* _Records supplied_
★ ★ ★ ★ ★
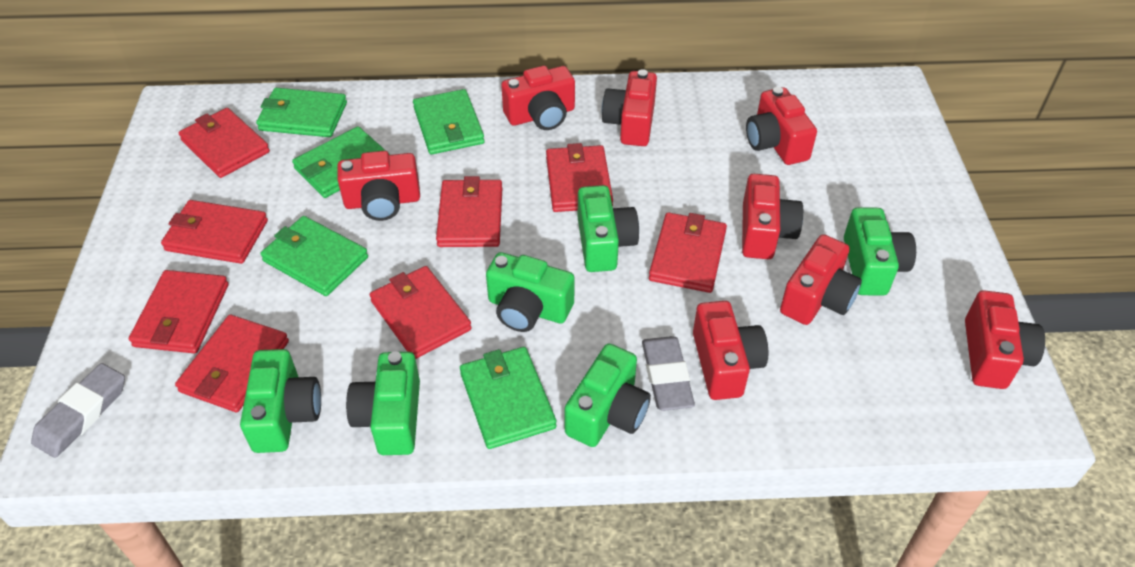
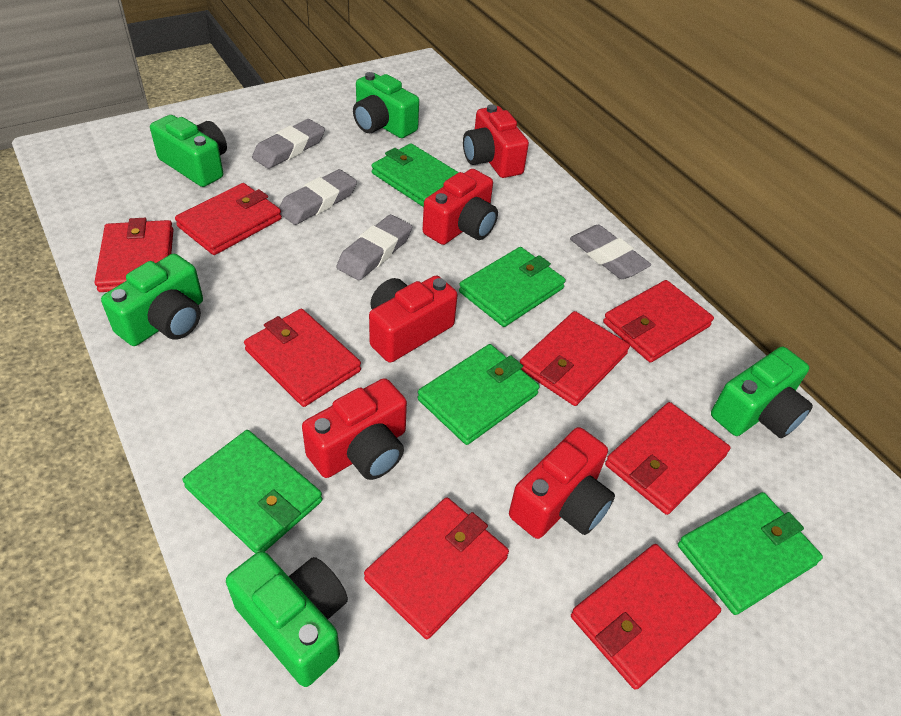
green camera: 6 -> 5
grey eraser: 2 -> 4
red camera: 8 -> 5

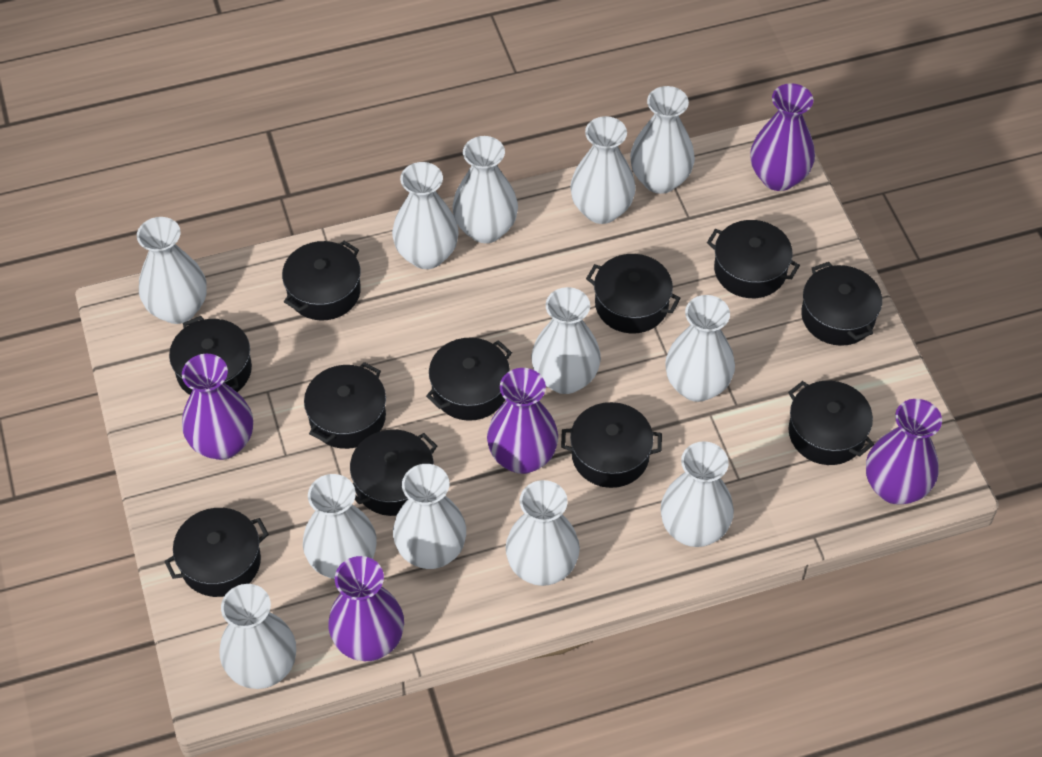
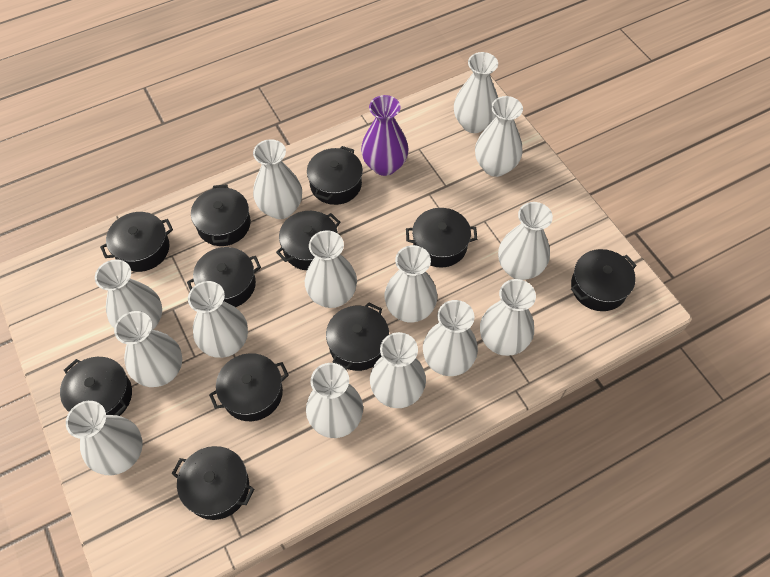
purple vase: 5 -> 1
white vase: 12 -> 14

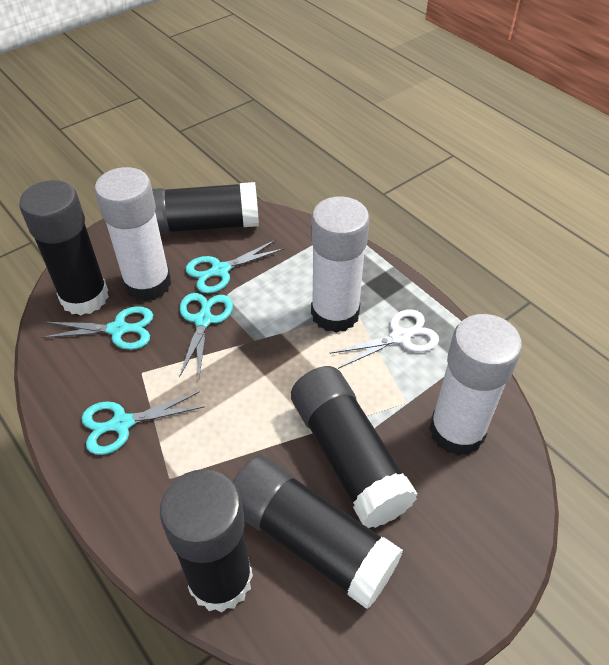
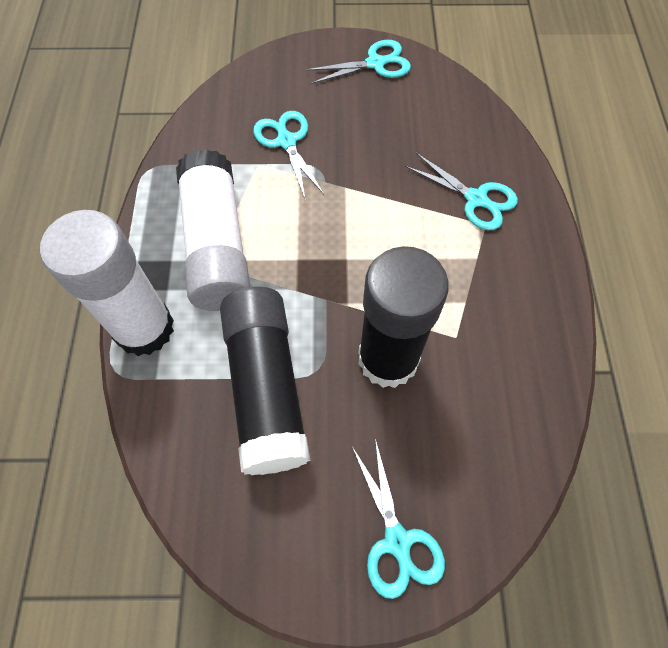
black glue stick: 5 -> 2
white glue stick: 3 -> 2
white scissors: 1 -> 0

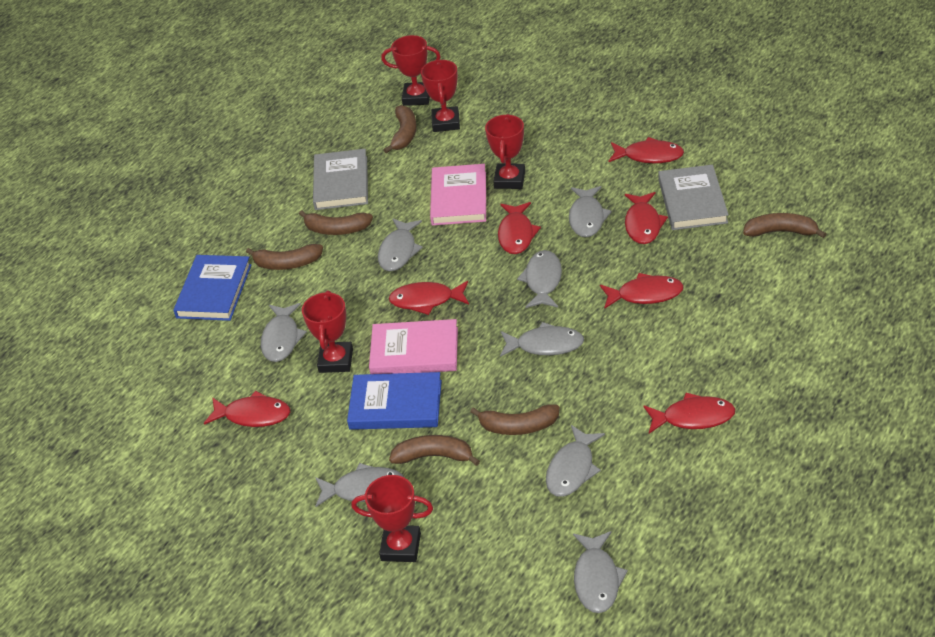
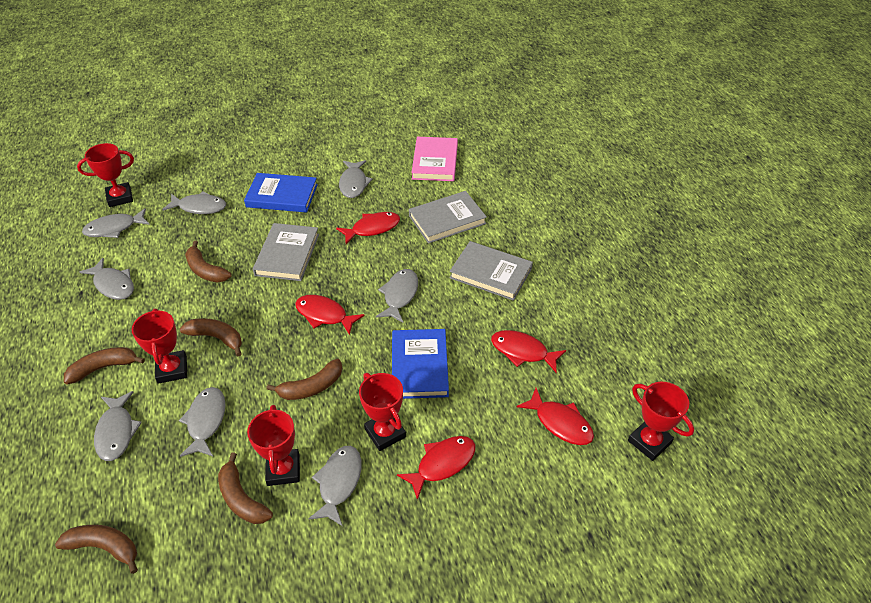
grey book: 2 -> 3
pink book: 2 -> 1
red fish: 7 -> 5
★ ★ ★ ★ ★
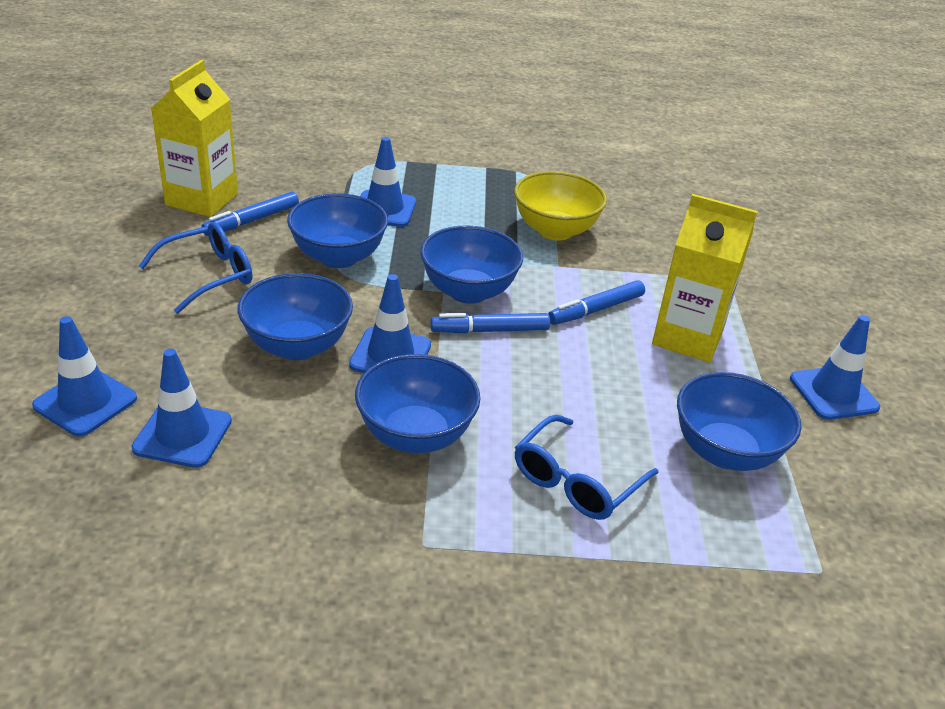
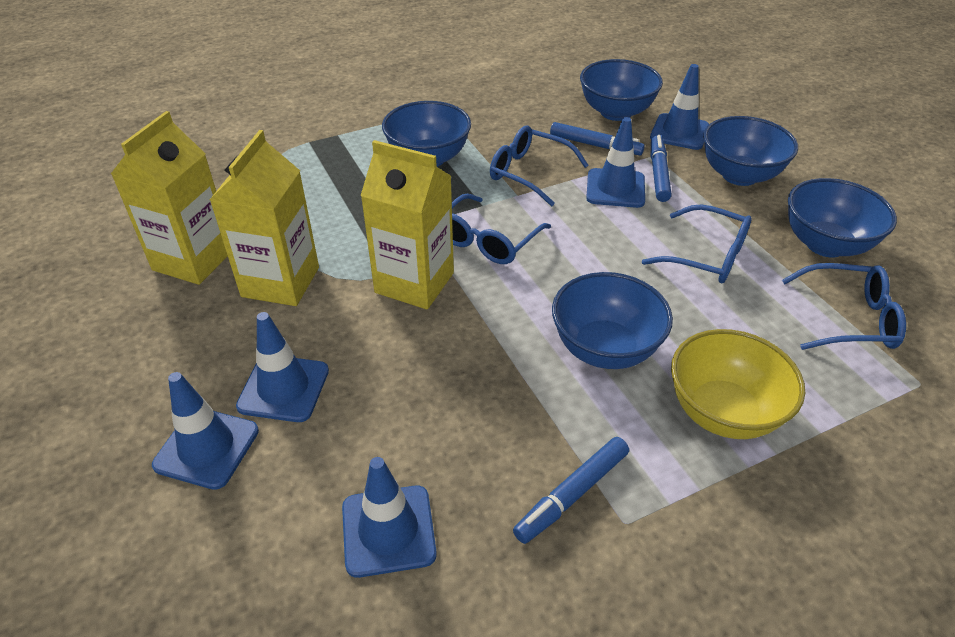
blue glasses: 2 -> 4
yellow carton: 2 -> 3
★ ★ ★ ★ ★
* _About this exercise_
Across the entries above, how many lines include "stick"? State only that number.

* _Solution for this problem_
2